The reply needs the lines from the one containing "SW1: button (+3V3, U2/RST)" through the end of the material, each repeated exactly, and no pictures.

START Records for the task

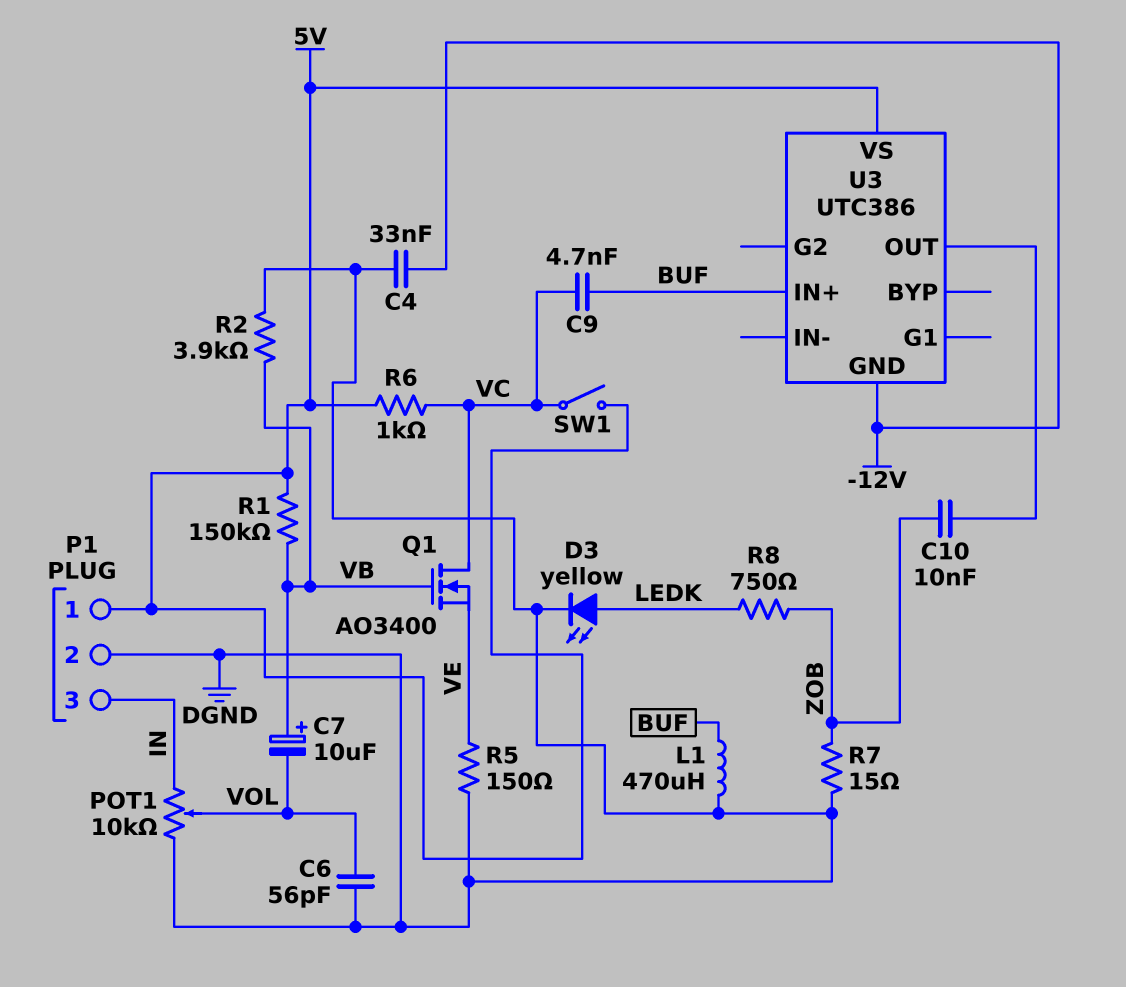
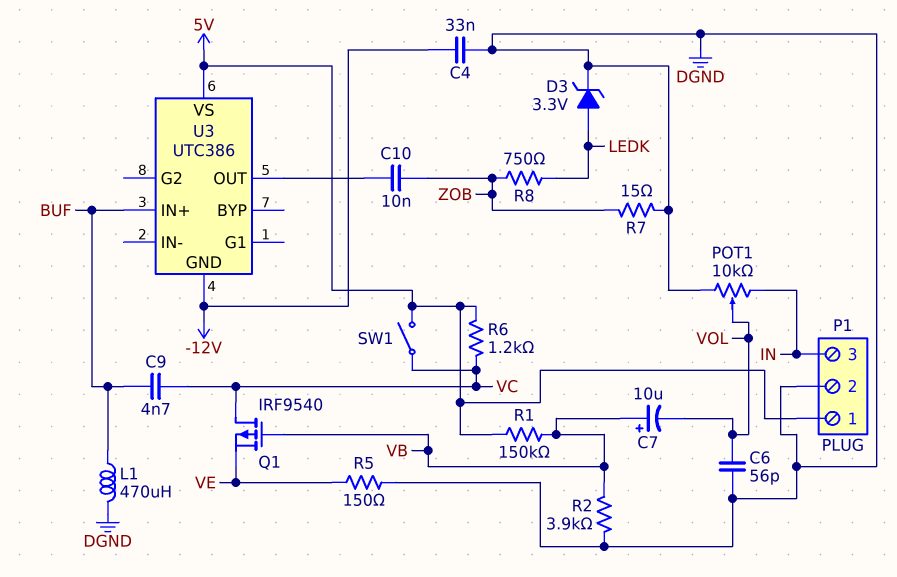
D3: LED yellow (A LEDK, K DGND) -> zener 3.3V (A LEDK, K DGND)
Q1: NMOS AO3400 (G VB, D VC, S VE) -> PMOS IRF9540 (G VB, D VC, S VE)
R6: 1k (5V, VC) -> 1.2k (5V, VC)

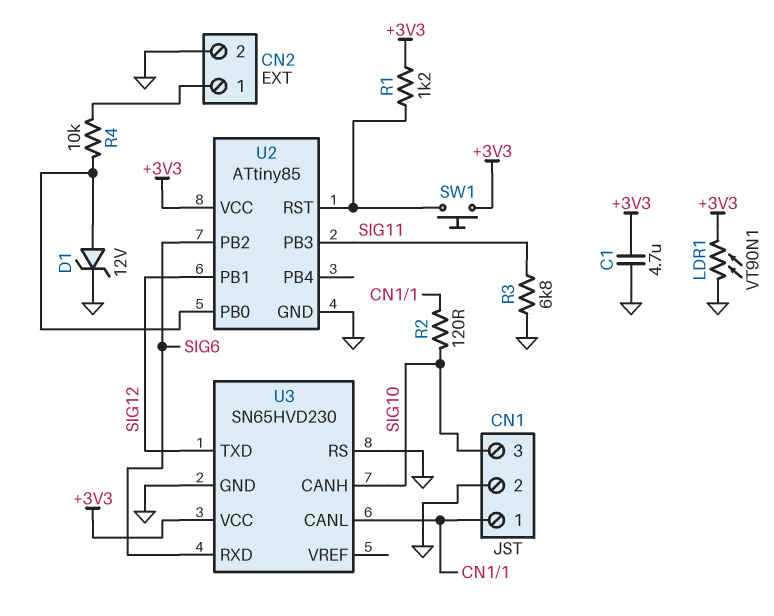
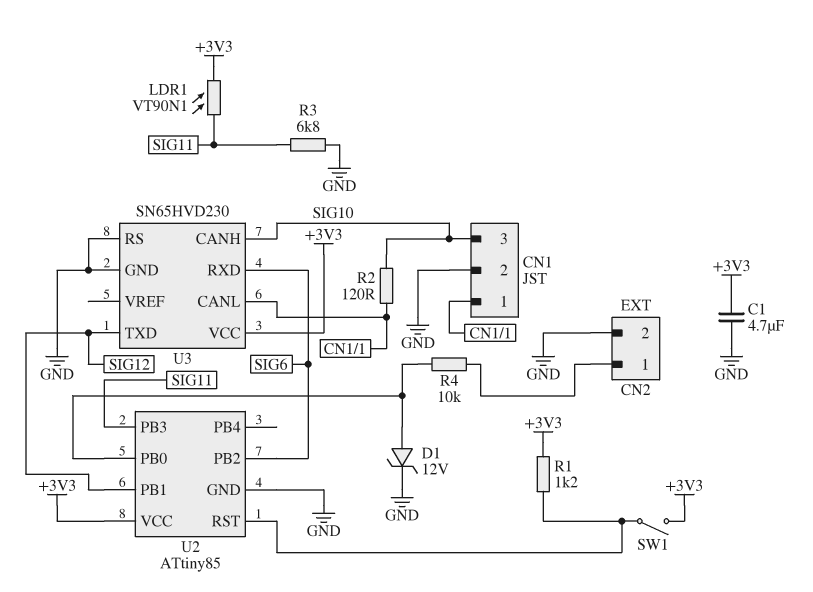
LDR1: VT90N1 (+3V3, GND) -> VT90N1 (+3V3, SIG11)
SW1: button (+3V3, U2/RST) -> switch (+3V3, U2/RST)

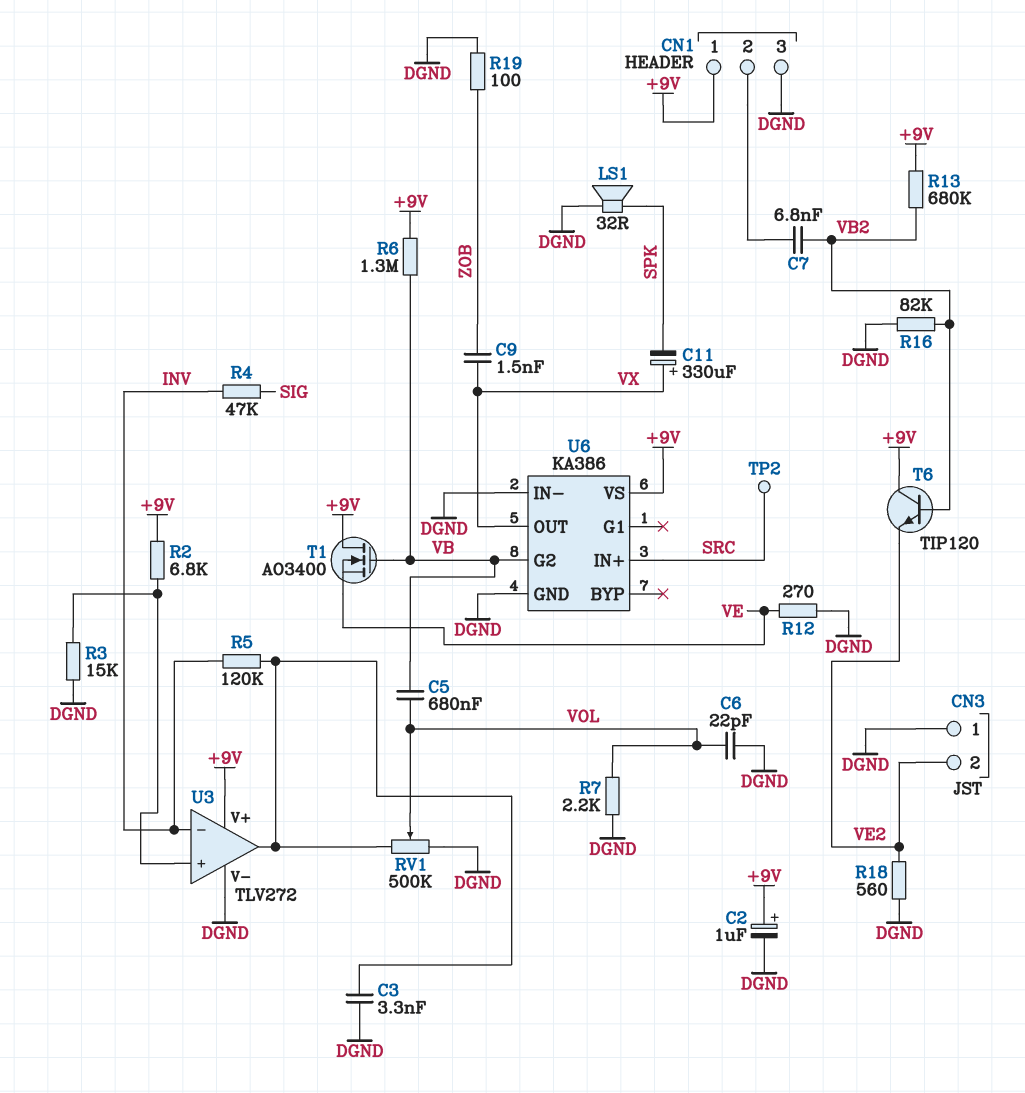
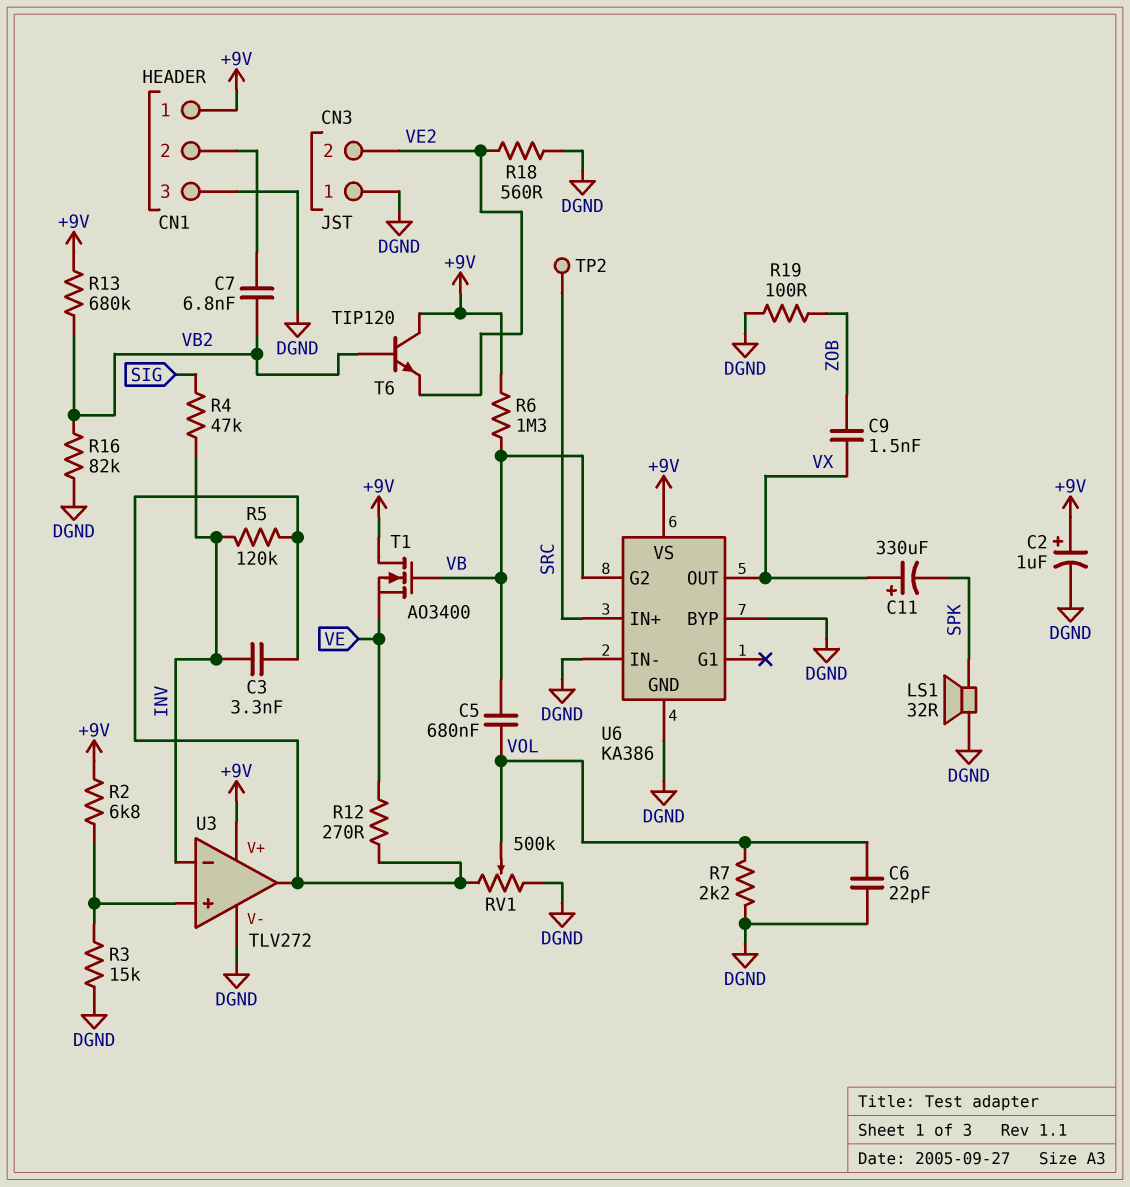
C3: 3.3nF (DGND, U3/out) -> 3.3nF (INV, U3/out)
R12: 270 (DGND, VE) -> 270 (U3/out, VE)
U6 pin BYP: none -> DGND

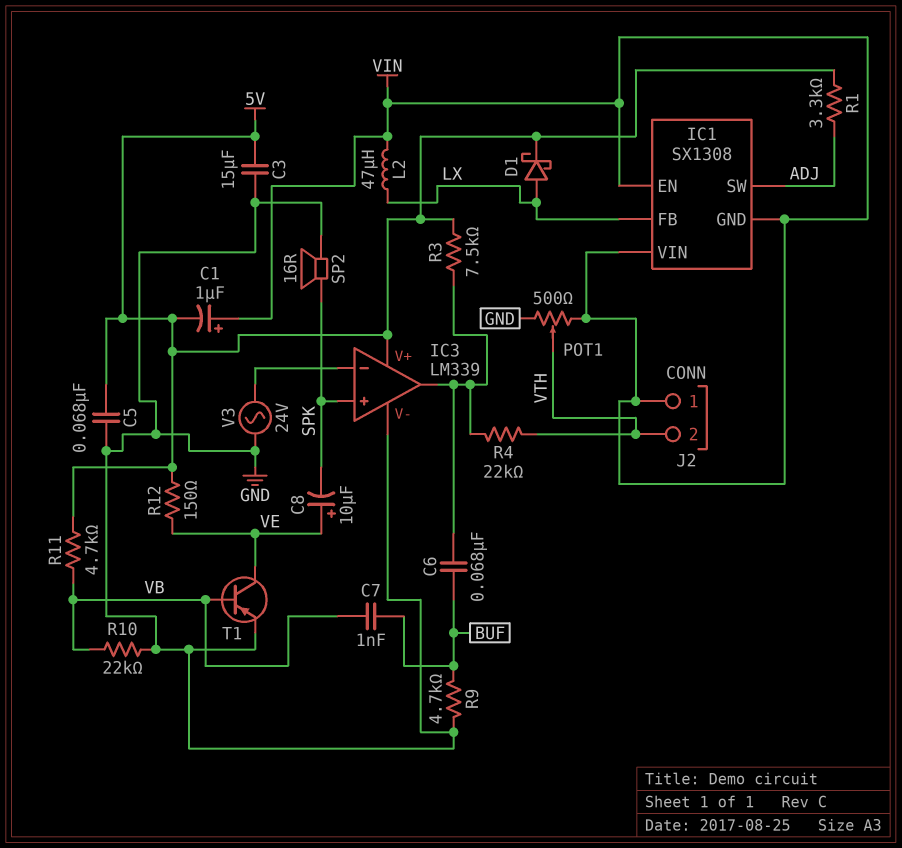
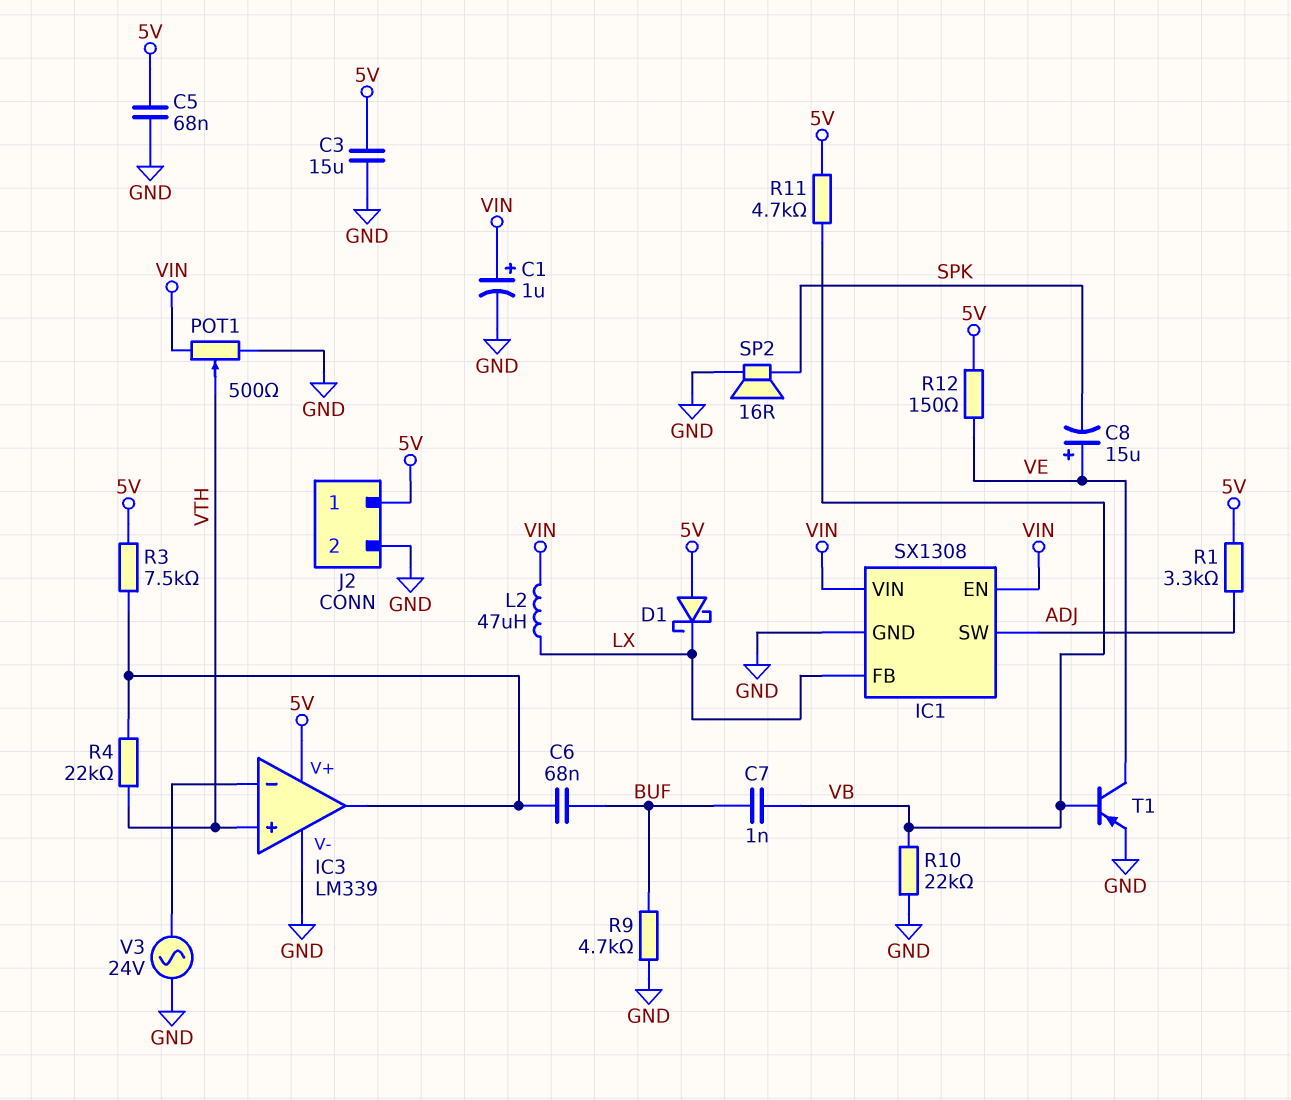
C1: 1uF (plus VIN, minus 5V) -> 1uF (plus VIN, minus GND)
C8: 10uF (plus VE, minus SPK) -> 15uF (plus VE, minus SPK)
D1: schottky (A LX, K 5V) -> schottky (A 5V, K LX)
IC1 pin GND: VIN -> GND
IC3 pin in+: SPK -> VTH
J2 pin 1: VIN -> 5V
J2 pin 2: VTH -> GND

END Records for the task

* Reply to the task
SW1: button (+3V3, U2/RST) -> switch (+3V3, U2/RST)

C3: 3.3nF (DGND, U3/out) -> 3.3nF (INV, U3/out)
R12: 270 (DGND, VE) -> 270 (U3/out, VE)
U6 pin BYP: none -> DGND

C1: 1uF (plus VIN, minus 5V) -> 1uF (plus VIN, minus GND)
C8: 10uF (plus VE, minus SPK) -> 15uF (plus VE, minus SPK)
D1: schottky (A LX, K 5V) -> schottky (A 5V, K LX)
IC1 pin GND: VIN -> GND
IC3 pin in+: SPK -> VTH
J2 pin 1: VIN -> 5V
J2 pin 2: VTH -> GND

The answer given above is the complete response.